Please count the lines in the entries below that contain the word "visible" and reply with that number alone.

### RECORD LIST
******

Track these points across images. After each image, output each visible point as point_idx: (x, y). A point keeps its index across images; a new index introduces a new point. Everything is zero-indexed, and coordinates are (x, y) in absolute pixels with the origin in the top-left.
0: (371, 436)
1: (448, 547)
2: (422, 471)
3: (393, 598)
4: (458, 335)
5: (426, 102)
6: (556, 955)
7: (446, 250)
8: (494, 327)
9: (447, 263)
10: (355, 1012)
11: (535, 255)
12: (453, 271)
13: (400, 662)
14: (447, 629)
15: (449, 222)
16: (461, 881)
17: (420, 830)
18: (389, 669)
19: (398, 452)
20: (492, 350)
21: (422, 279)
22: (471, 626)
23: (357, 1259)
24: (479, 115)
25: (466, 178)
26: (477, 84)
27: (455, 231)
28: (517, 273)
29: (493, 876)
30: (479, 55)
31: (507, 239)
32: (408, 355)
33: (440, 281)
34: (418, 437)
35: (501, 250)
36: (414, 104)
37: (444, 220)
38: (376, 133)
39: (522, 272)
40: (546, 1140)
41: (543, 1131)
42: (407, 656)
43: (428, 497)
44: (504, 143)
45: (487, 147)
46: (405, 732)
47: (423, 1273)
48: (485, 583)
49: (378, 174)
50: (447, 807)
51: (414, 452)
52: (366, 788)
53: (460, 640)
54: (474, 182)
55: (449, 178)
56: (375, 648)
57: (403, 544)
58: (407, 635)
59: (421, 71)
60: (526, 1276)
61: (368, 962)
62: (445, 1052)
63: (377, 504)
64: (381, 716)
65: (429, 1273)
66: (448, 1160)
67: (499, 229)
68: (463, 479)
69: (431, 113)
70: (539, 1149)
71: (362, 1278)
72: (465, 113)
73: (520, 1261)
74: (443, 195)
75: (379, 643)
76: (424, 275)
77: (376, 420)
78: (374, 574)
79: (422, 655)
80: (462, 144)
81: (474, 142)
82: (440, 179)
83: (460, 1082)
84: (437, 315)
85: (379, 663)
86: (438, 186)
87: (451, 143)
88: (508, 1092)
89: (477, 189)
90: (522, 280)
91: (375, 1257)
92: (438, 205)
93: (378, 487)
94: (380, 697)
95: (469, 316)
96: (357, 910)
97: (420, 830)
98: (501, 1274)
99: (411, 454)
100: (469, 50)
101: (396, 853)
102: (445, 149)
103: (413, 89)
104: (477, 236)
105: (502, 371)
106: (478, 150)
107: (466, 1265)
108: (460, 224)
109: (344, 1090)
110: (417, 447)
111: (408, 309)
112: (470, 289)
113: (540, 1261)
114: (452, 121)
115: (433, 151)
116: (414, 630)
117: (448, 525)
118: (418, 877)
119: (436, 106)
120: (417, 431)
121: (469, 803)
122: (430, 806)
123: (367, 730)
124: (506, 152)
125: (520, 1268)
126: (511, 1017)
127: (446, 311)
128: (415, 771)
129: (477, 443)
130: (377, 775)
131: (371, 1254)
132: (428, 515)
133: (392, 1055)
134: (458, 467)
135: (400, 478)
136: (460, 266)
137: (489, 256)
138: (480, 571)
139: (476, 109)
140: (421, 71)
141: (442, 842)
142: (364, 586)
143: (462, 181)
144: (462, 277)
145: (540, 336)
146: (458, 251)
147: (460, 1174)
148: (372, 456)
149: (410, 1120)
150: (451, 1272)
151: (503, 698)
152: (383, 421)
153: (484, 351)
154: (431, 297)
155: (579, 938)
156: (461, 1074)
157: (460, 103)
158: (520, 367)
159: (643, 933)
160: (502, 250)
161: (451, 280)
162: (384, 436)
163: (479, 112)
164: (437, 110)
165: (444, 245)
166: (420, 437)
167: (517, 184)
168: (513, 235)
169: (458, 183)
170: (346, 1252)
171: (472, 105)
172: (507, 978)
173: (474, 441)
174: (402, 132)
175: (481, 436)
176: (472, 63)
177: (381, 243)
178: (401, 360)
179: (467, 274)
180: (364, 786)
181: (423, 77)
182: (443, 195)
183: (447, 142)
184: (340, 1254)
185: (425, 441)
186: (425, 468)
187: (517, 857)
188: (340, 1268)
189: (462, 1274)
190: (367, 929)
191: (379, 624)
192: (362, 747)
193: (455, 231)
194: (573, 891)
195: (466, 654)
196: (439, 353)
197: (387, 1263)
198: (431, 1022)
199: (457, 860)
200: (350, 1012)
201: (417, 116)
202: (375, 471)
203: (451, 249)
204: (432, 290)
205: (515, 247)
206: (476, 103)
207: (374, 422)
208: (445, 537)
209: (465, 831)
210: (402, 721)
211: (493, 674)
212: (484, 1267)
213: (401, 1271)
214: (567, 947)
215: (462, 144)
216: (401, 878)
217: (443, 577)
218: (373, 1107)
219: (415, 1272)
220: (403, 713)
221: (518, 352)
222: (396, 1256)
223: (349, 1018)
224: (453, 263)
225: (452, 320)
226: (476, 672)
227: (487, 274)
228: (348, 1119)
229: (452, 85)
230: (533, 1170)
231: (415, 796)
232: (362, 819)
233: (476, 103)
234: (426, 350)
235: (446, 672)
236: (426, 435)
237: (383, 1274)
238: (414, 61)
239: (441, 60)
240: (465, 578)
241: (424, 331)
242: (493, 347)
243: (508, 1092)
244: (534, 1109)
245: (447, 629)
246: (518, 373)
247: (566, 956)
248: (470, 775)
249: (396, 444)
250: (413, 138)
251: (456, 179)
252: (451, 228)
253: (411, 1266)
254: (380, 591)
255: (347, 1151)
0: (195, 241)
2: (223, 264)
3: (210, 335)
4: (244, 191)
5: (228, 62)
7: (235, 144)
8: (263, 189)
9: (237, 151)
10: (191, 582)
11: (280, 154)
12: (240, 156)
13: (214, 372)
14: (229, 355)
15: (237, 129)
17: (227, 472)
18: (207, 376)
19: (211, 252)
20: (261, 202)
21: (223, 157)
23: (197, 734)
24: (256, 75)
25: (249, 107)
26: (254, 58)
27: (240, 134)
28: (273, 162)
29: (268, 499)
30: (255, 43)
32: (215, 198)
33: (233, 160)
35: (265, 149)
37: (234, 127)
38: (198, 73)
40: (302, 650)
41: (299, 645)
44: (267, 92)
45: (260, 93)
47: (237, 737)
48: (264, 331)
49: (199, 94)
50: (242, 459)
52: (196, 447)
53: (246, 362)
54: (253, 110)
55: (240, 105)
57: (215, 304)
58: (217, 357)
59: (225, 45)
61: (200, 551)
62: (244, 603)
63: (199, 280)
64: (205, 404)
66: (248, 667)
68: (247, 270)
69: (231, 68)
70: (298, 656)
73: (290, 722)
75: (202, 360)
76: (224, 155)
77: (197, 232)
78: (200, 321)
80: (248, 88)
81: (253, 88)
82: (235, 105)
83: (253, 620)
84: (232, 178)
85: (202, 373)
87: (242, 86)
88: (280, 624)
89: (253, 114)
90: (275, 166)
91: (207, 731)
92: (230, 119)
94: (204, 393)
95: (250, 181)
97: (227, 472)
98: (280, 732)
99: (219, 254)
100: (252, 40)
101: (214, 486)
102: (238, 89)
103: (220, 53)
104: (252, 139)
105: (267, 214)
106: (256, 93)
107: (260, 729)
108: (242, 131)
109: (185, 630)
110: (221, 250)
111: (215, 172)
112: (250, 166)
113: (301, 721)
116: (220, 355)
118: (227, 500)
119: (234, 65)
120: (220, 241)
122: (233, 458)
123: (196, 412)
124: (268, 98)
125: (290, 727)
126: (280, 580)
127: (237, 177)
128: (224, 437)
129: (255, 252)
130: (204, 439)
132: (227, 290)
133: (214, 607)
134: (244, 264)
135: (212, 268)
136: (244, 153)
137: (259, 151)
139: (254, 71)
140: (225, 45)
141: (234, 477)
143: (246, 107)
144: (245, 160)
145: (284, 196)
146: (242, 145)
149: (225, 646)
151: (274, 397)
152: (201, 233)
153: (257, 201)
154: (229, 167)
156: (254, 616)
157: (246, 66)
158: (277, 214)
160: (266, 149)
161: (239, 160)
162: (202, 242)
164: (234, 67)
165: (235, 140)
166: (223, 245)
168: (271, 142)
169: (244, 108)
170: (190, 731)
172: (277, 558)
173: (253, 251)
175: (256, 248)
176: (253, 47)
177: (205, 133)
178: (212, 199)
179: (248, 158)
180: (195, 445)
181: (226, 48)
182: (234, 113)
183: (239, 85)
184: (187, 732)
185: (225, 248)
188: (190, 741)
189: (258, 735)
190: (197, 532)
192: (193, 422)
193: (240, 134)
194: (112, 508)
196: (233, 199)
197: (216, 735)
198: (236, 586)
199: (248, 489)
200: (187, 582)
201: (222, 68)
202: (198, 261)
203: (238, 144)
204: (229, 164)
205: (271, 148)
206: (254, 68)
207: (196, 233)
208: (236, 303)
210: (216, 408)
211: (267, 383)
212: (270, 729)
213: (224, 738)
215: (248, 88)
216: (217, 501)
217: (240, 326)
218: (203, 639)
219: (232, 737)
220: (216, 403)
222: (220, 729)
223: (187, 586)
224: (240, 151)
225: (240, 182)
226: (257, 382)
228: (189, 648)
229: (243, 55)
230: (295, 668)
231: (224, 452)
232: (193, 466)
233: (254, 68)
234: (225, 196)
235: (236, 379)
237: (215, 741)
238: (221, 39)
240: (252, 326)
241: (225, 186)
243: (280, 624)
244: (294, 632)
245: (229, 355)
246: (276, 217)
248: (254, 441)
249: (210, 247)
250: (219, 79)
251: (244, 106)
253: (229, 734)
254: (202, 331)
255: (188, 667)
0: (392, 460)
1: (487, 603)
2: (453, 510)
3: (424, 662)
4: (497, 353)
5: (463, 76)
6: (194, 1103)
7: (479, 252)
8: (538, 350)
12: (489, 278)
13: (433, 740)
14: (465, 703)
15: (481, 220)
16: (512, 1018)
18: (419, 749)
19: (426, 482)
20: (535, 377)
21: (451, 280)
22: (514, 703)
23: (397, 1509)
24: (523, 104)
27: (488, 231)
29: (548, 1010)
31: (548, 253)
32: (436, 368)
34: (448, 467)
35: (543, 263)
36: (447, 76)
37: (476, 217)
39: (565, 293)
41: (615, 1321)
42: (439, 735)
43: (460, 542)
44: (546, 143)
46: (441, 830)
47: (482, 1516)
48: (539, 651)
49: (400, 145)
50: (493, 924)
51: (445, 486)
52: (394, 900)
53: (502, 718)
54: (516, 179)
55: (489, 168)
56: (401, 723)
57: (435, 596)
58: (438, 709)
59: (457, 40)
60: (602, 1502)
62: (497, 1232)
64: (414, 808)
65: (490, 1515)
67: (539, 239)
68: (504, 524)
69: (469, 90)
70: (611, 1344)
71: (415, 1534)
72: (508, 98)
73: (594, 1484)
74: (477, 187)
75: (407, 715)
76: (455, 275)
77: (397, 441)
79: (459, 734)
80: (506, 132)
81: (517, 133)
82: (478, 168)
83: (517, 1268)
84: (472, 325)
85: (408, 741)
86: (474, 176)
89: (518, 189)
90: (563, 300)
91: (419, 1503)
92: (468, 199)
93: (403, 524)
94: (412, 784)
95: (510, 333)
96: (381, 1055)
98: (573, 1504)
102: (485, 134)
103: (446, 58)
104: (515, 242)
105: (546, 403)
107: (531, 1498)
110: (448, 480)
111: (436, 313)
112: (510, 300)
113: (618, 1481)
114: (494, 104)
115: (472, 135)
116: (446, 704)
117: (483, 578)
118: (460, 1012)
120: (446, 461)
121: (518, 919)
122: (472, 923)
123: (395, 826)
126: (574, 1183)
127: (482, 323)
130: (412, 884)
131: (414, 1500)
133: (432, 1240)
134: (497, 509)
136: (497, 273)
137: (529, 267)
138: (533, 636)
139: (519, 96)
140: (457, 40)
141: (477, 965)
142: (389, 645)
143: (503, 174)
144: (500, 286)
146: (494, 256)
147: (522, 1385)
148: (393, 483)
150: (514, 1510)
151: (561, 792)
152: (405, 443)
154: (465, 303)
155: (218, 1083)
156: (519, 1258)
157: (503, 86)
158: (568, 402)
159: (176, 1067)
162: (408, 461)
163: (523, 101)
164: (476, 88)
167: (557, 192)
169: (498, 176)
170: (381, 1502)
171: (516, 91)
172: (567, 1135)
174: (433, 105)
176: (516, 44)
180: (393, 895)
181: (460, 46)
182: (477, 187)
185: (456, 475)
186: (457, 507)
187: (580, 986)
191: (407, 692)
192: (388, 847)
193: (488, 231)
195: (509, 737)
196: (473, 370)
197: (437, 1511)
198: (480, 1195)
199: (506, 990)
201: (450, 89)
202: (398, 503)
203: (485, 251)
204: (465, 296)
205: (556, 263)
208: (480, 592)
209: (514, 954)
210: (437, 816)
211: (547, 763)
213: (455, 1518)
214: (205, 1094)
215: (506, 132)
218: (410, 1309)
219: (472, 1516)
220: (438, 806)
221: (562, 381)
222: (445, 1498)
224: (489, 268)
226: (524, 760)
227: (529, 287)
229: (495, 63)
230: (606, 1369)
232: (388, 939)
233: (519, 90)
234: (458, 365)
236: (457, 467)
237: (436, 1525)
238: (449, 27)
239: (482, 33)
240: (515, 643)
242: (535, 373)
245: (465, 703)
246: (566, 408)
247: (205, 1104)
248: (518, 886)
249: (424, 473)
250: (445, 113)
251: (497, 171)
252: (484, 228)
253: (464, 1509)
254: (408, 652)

******

### OUTPUT FOR THIS TASK
1